What you will do: Could you set down the records below exactly as they are, with no pictures?

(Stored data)
- - - -
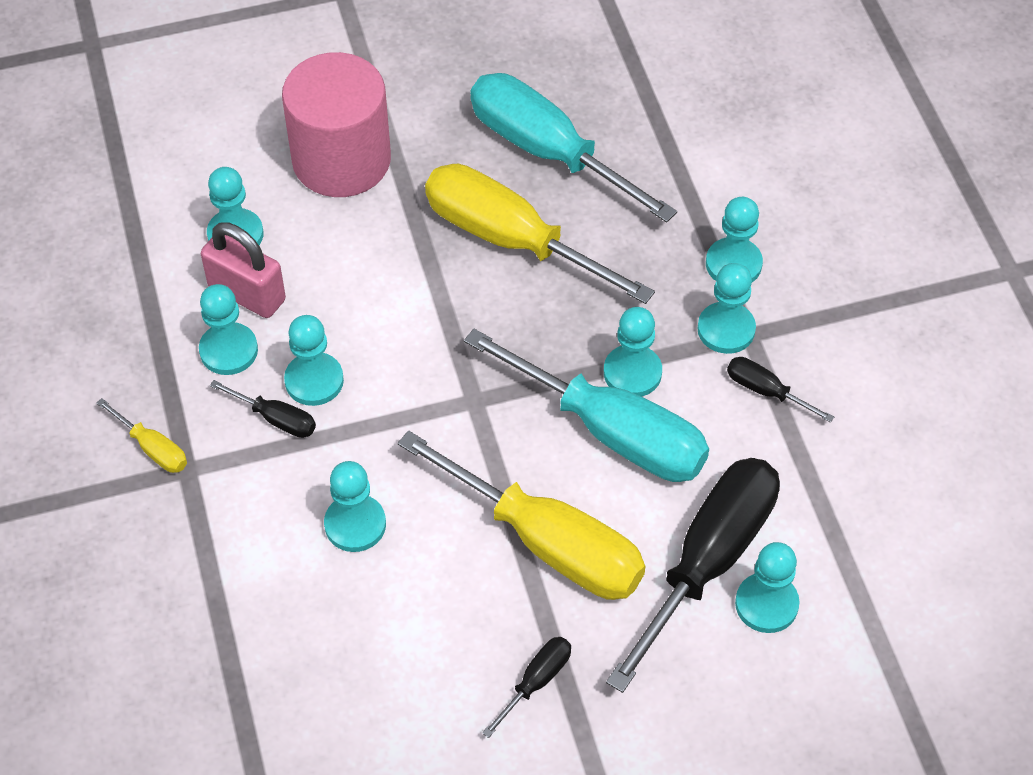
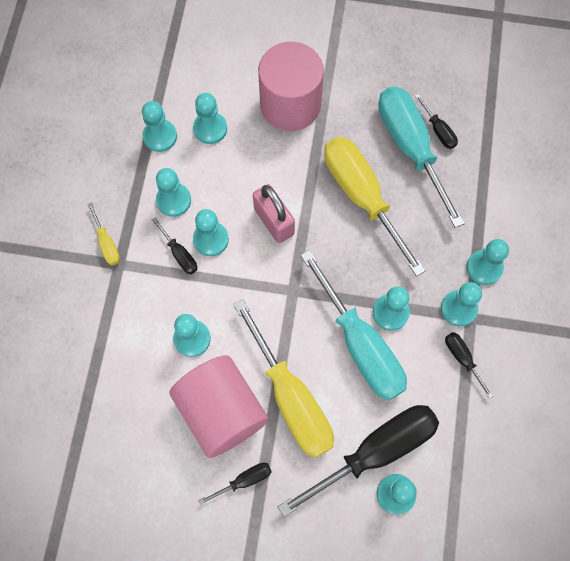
camera: 25 degrees right, 15 degrees up
(162, 273) = (160, 136): none -> turquoise pawn
(247, 294) = (199, 169): pink padlock -> pink padlock (274, 221)
(452, 604) = (221, 411): none -> pink cylinder
(575, 115) = (438, 130): none -> black screwdriver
- - - -
Result of this task:
camera: 25 degrees right, 15 degrees up
(162, 273) = (160, 136): none -> turquoise pawn
(247, 294) = (199, 169): pink padlock -> pink padlock (274, 221)
(452, 604) = (221, 411): none -> pink cylinder
(575, 115) = (438, 130): none -> black screwdriver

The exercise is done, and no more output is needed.